(Extracted information begins)
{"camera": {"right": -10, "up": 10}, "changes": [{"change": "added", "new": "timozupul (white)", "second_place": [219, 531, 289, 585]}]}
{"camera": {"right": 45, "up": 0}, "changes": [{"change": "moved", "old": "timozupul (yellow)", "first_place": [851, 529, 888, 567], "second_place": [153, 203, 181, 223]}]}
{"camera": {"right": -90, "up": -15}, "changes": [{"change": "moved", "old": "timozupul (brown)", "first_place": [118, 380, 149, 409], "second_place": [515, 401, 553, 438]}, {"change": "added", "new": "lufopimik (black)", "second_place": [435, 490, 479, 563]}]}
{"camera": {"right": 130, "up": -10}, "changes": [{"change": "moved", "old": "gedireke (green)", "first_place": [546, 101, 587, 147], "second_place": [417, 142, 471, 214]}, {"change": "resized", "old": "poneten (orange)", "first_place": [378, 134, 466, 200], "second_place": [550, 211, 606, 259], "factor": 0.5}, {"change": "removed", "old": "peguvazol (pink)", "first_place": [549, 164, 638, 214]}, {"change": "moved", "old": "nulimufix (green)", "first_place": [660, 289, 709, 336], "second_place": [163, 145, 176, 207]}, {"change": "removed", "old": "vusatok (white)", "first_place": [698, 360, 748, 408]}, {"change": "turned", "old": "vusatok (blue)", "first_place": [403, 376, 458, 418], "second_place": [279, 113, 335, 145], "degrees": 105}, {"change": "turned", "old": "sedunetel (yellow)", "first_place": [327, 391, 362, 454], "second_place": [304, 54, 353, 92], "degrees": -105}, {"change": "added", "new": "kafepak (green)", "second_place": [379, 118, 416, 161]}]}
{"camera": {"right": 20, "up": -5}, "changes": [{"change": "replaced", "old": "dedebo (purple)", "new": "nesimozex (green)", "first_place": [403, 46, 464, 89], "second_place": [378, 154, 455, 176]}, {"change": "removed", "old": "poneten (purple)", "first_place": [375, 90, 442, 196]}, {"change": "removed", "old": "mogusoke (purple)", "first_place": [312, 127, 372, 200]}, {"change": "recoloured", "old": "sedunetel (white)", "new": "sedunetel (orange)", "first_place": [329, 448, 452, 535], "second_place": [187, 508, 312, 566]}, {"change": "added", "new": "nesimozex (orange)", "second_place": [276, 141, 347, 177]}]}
(Extracted information ends)
▸ **Activity**
Your job is to reproduce the data in full, with every line intact.

▸ **Response to the task**
{"camera": {"right": -10, "up": 10}, "changes": [{"change": "added", "new": "timozupul (white)", "second_place": [219, 531, 289, 585]}]}
{"camera": {"right": 45, "up": 0}, "changes": [{"change": "moved", "old": "timozupul (yellow)", "first_place": [851, 529, 888, 567], "second_place": [153, 203, 181, 223]}]}
{"camera": {"right": -90, "up": -15}, "changes": [{"change": "moved", "old": "timozupul (brown)", "first_place": [118, 380, 149, 409], "second_place": [515, 401, 553, 438]}, {"change": "added", "new": "lufopimik (black)", "second_place": [435, 490, 479, 563]}]}
{"camera": {"right": 130, "up": -10}, "changes": [{"change": "moved", "old": "gedireke (green)", "first_place": [546, 101, 587, 147], "second_place": [417, 142, 471, 214]}, {"change": "resized", "old": "poneten (orange)", "first_place": [378, 134, 466, 200], "second_place": [550, 211, 606, 259], "factor": 0.5}, {"change": "removed", "old": "peguvazol (pink)", "first_place": [549, 164, 638, 214]}, {"change": "moved", "old": "nulimufix (green)", "first_place": [660, 289, 709, 336], "second_place": [163, 145, 176, 207]}, {"change": "removed", "old": "vusatok (white)", "first_place": [698, 360, 748, 408]}, {"change": "turned", "old": "vusatok (blue)", "first_place": [403, 376, 458, 418], "second_place": [279, 113, 335, 145], "degrees": 105}, {"change": "turned", "old": "sedunetel (yellow)", "first_place": [327, 391, 362, 454], "second_place": [304, 54, 353, 92], "degrees": -105}, {"change": "added", "new": "kafepak (green)", "second_place": [379, 118, 416, 161]}]}
{"camera": {"right": 20, "up": -5}, "changes": [{"change": "replaced", "old": "dedebo (purple)", "new": "nesimozex (green)", "first_place": [403, 46, 464, 89], "second_place": [378, 154, 455, 176]}, {"change": "removed", "old": "poneten (purple)", "first_place": [375, 90, 442, 196]}, {"change": "removed", "old": "mogusoke (purple)", "first_place": [312, 127, 372, 200]}, {"change": "recoloured", "old": "sedunetel (white)", "new": "sedunetel (orange)", "first_place": [329, 448, 452, 535], "second_place": [187, 508, 312, 566]}, {"change": "added", "new": "nesimozex (orange)", "second_place": [276, 141, 347, 177]}]}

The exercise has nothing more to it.